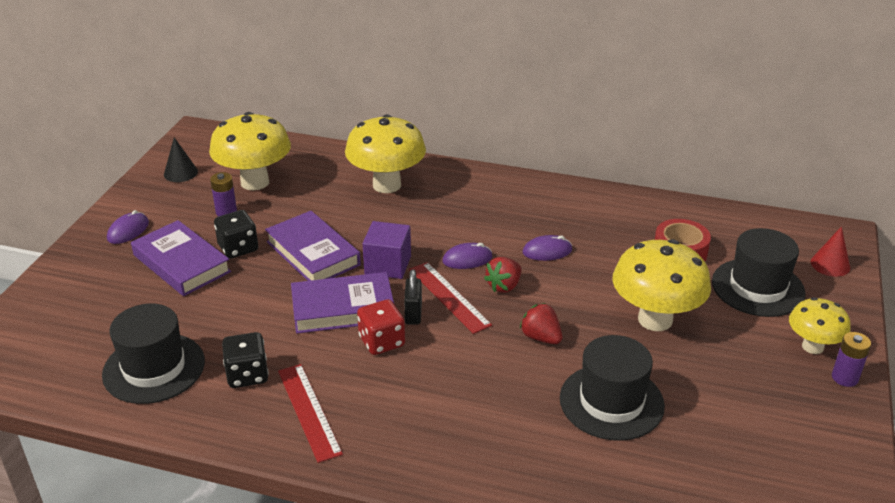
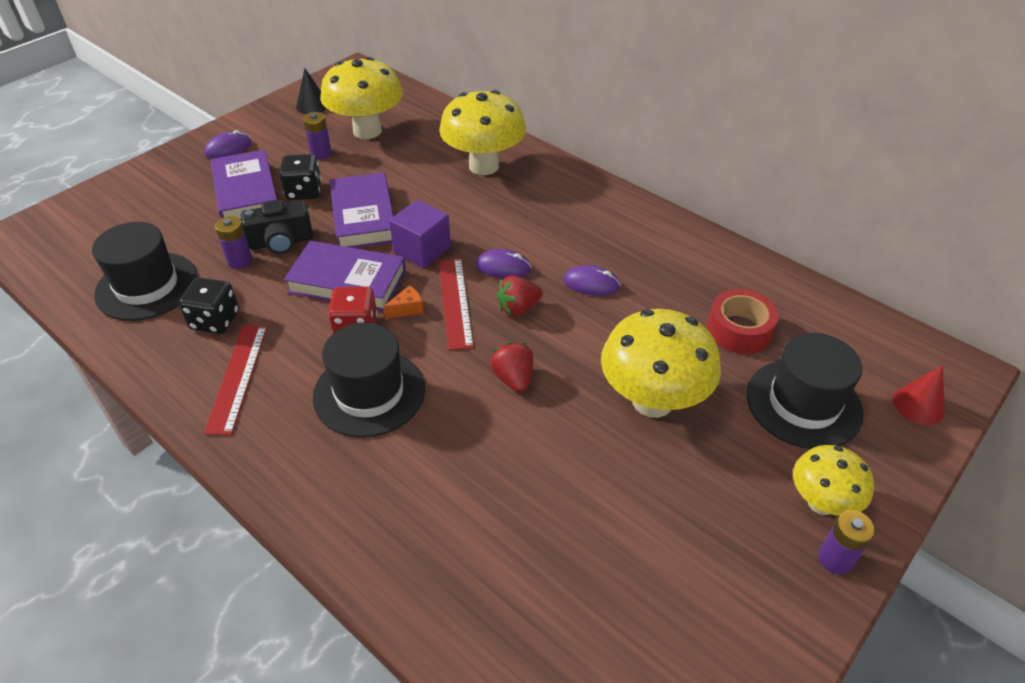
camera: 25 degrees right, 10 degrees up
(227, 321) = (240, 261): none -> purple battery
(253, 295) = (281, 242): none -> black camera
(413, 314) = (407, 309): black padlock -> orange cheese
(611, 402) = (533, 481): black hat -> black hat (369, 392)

-- -- --

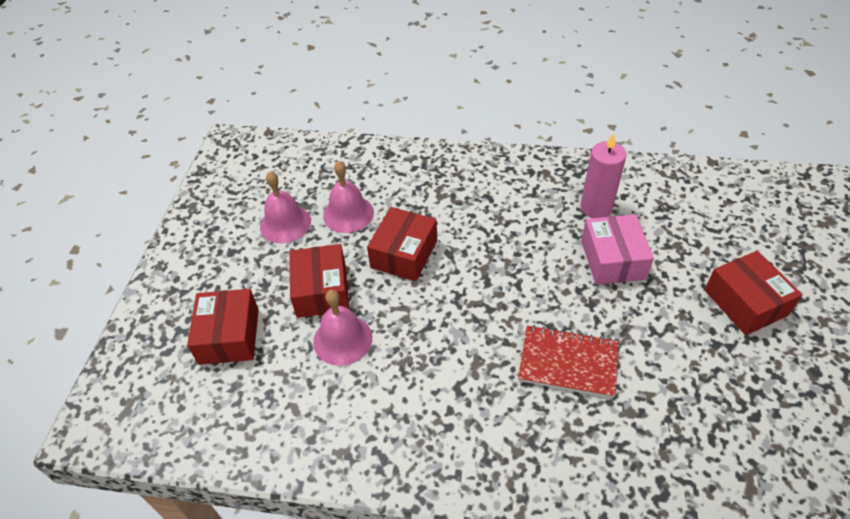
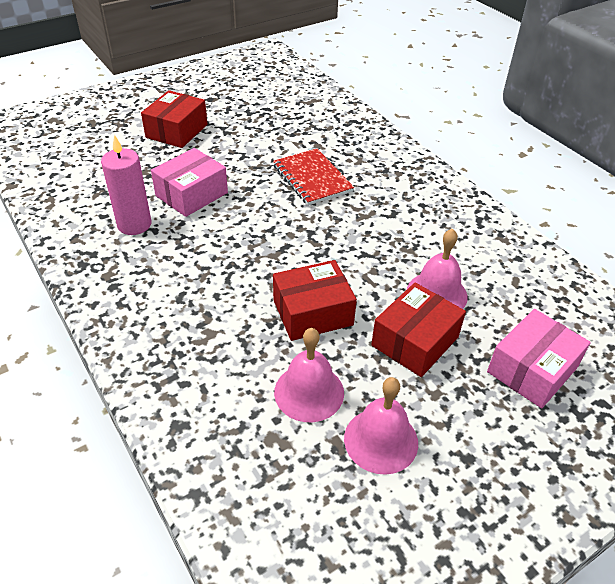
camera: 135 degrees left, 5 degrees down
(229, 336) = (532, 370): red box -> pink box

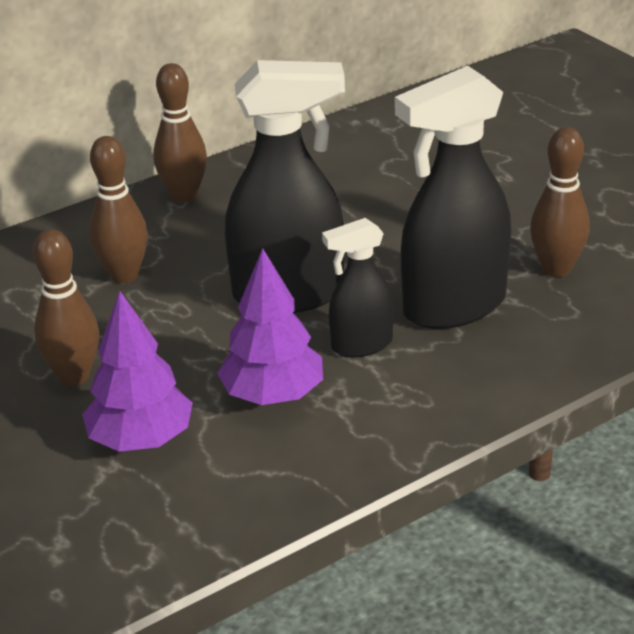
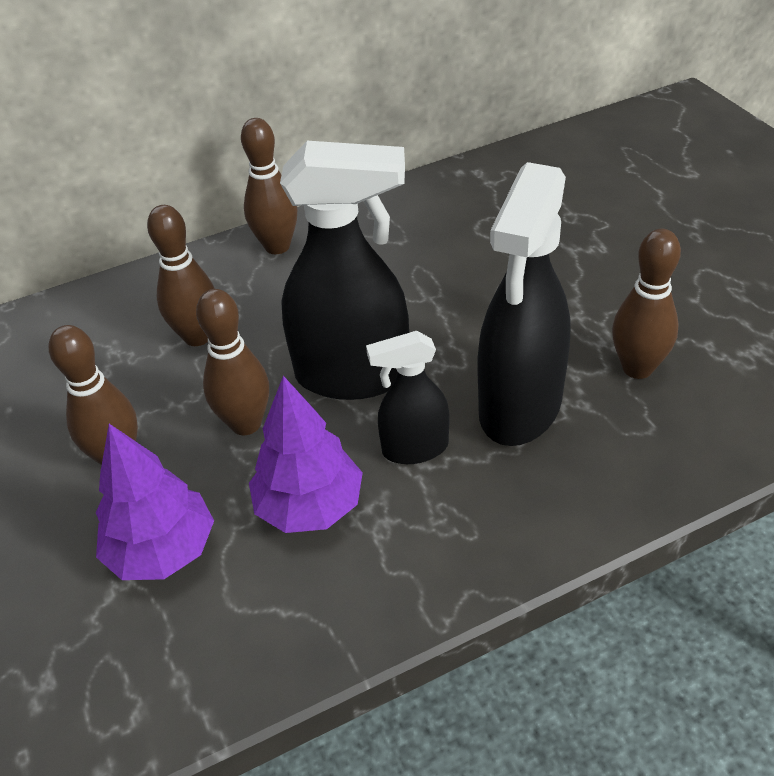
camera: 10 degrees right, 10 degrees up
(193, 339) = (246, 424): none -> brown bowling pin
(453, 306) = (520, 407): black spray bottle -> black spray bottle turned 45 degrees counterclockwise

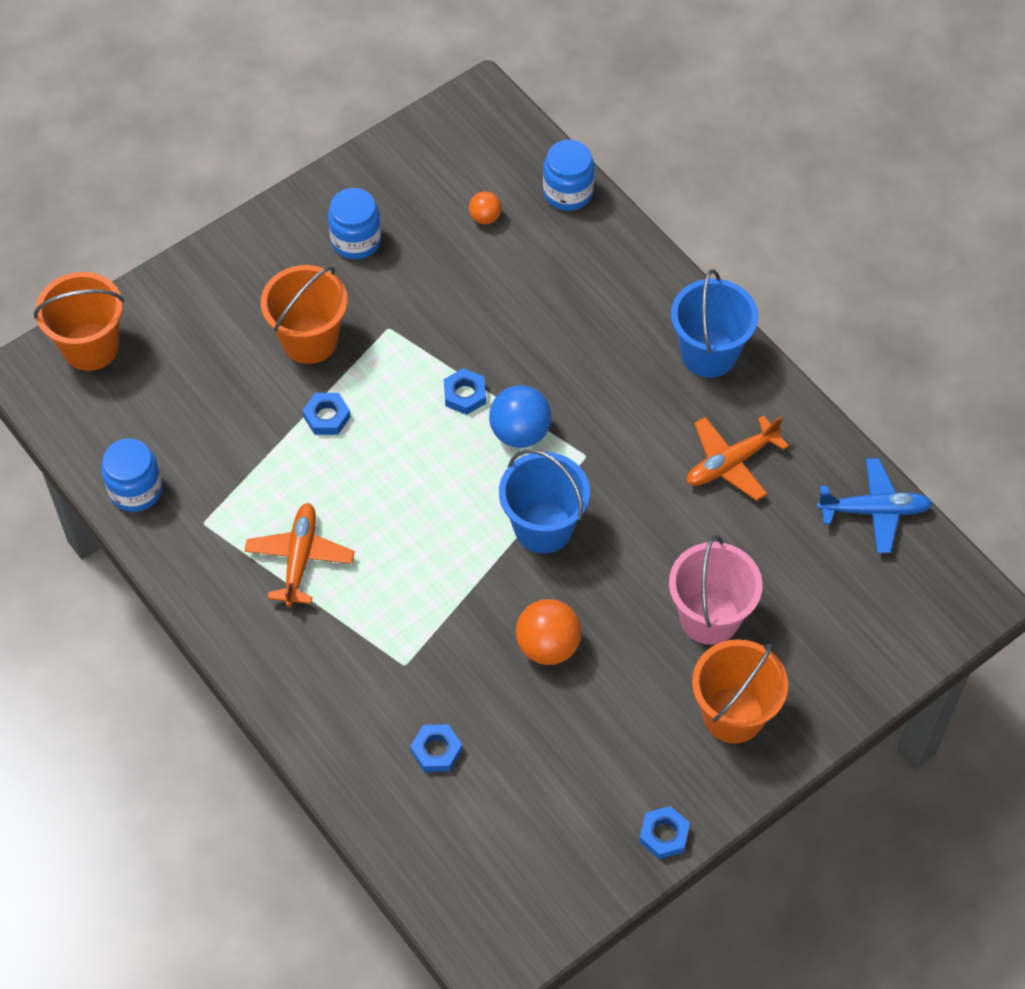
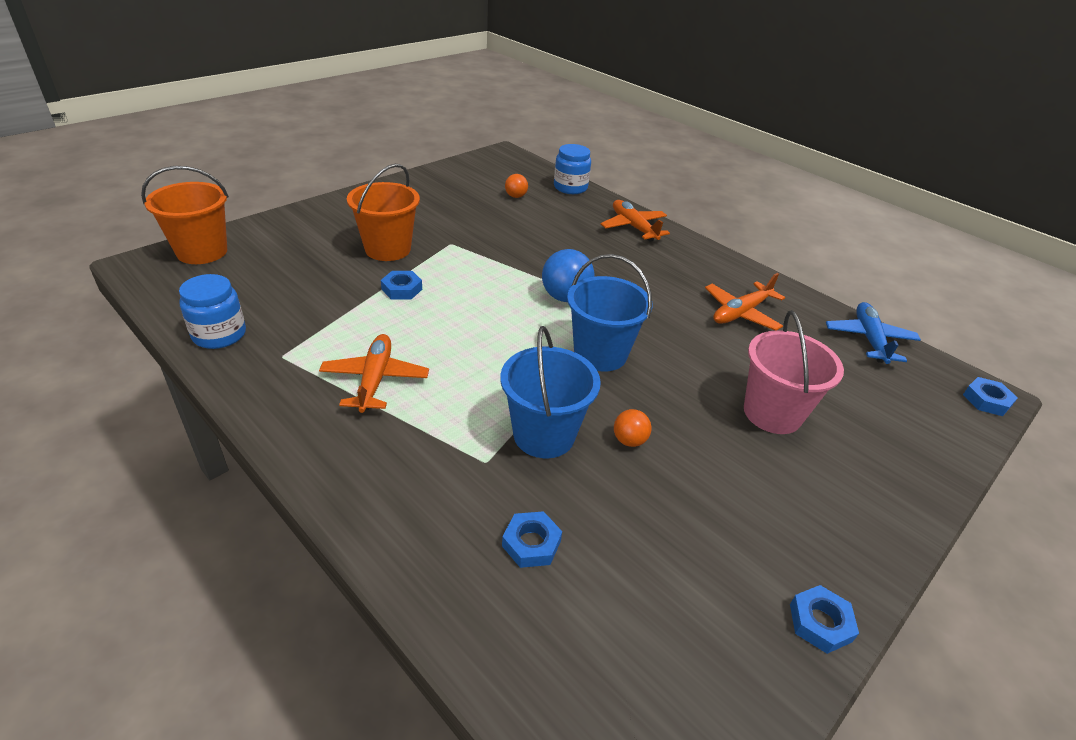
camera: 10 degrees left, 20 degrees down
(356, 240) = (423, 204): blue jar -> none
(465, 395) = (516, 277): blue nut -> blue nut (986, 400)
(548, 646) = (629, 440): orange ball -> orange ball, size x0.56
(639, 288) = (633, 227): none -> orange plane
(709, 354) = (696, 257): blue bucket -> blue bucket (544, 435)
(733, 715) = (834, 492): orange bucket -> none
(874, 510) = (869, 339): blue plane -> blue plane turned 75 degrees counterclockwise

-- -- --

### The task
In the material above, find each line that contains the word "counterclockwise", and select it.

### Result of the exercise
(453, 306) = (520, 407): black spray bottle -> black spray bottle turned 45 degrees counterclockwise
(874, 510) = (869, 339): blue plane -> blue plane turned 75 degrees counterclockwise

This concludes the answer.